Prompt: Your output should consist solely of the lines from the one with "U4: OR (in NET21, in" through the end of the records, reproduced exactly, both ends included.

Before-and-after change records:
........

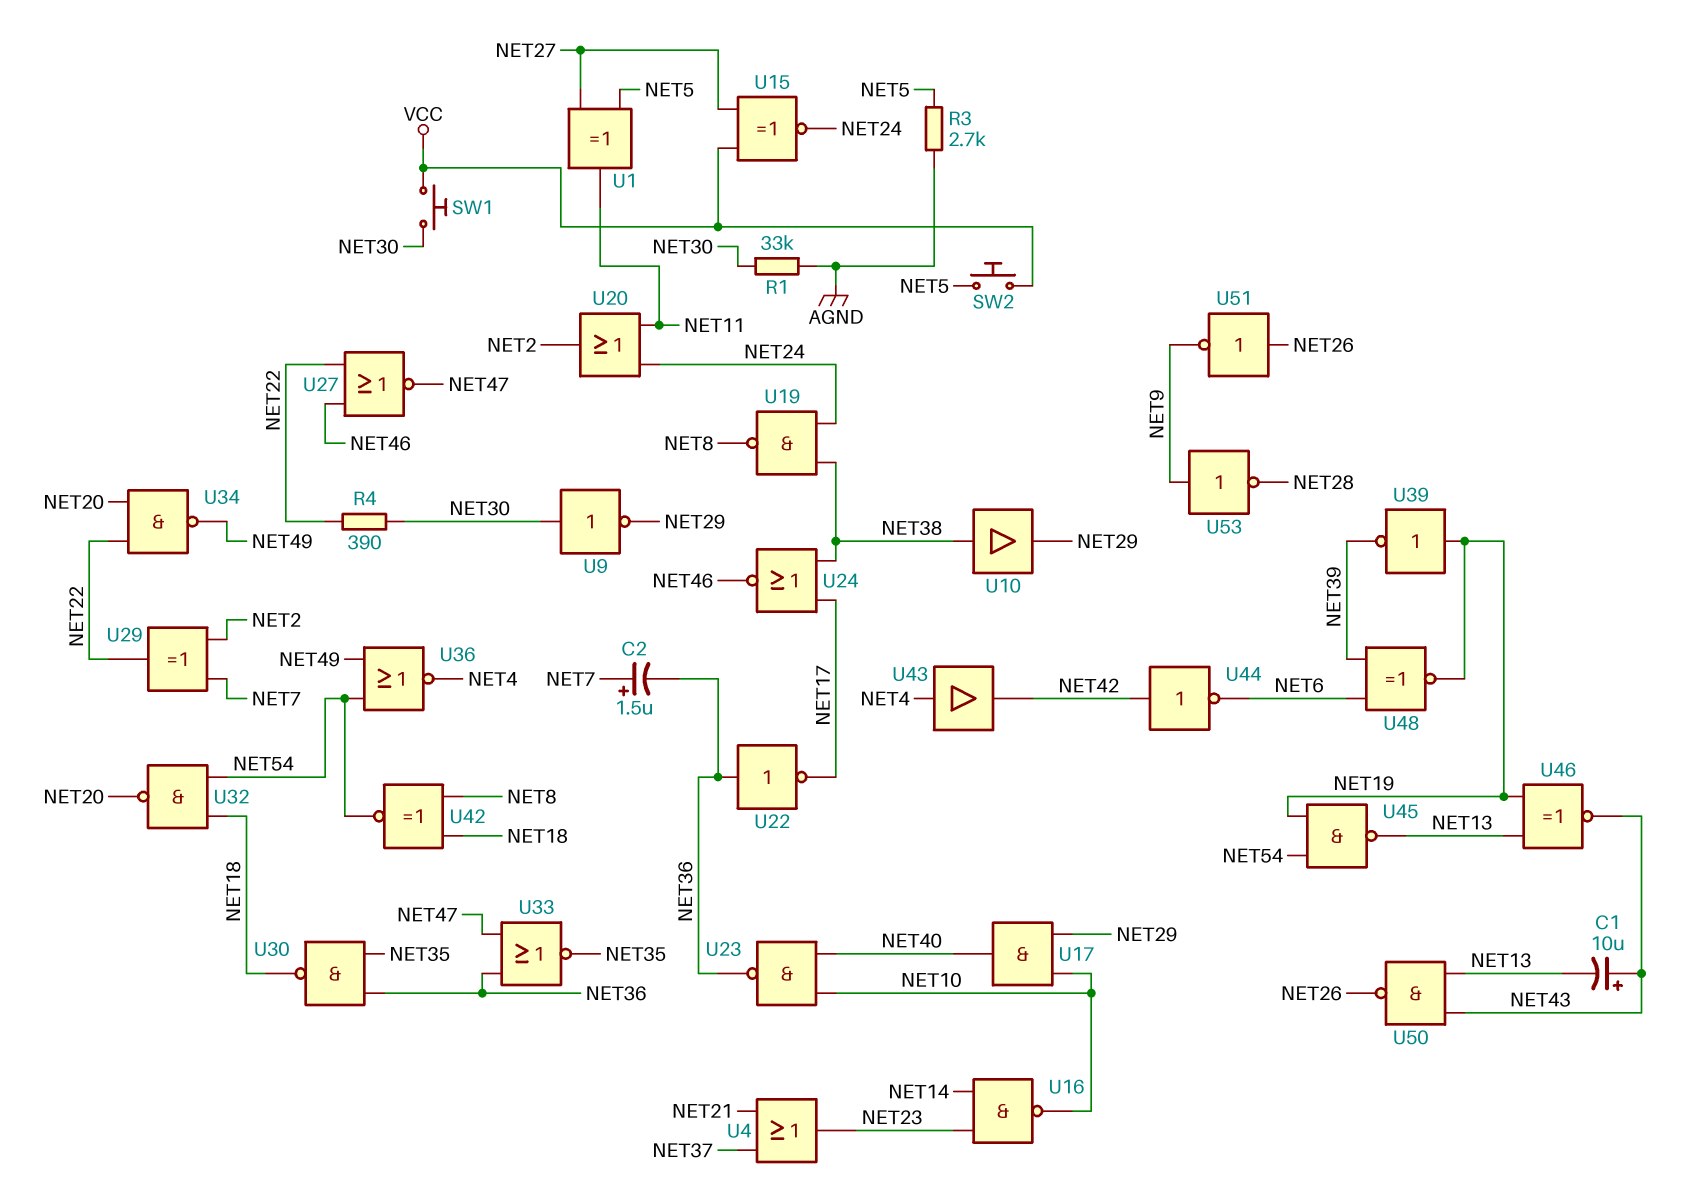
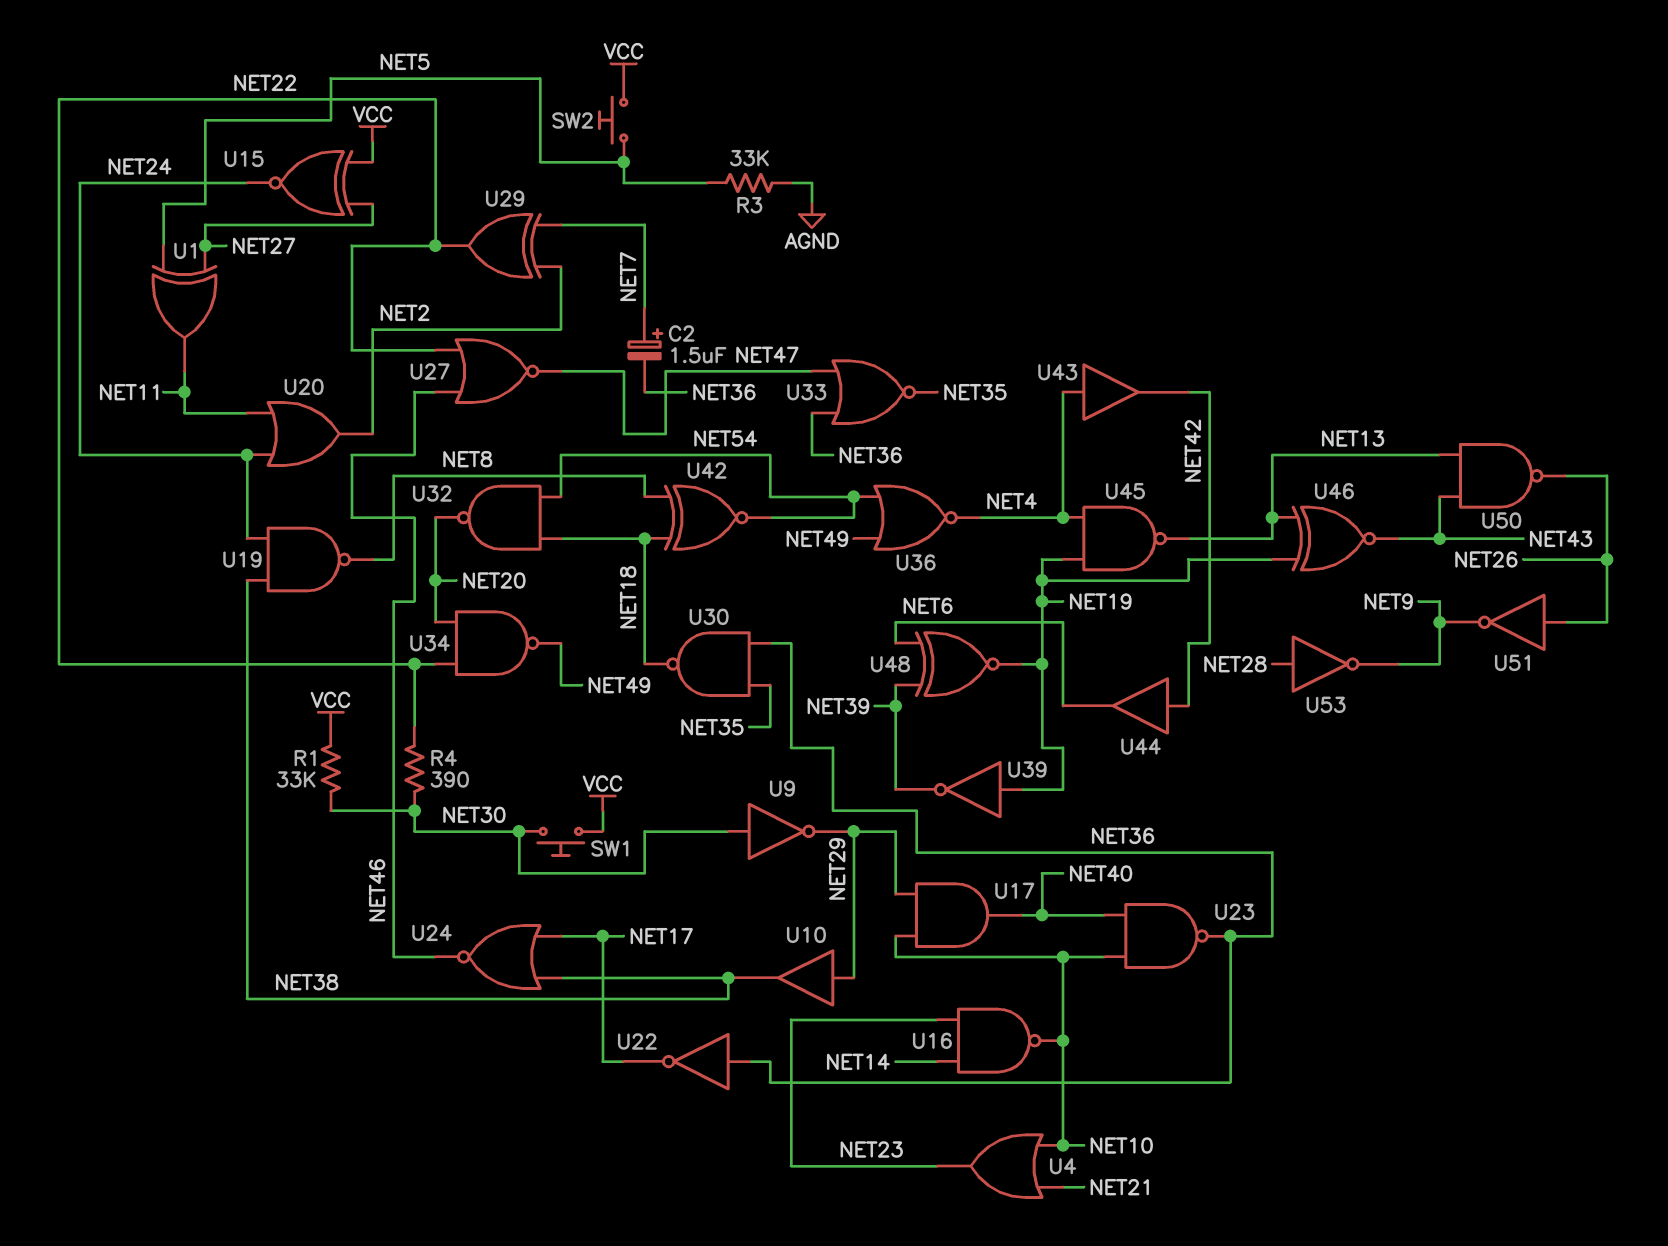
C1: 10uF (plus NET43, minus NET13) -> none
R1: 33k (AGND, NET30) -> 33k (NET30, VCC)
R3: 2.7k (AGND, NET5) -> 33k (AGND, NET5)
U4: OR (in NET21, in NET37, out NET23) -> OR (in NET10, in NET21, out NET23)
U10: buffer (in NET38, out NET29) -> buffer (in NET29, out NET38)
U44: NOT (in NET42, out NET6) -> buffer (in NET42, out NET6)
U45: NAND (in NET19, in NET54, out NET13) -> NAND (in NET4, in NET19, out NET13)
U53: NOT (in NET9, out NET28) -> NOT (in NET28, out NET9)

........

Solution to the problem:
U4: OR (in NET21, in NET37, out NET23) -> OR (in NET10, in NET21, out NET23)
U10: buffer (in NET38, out NET29) -> buffer (in NET29, out NET38)
U44: NOT (in NET42, out NET6) -> buffer (in NET42, out NET6)
U45: NAND (in NET19, in NET54, out NET13) -> NAND (in NET4, in NET19, out NET13)
U53: NOT (in NET9, out NET28) -> NOT (in NET28, out NET9)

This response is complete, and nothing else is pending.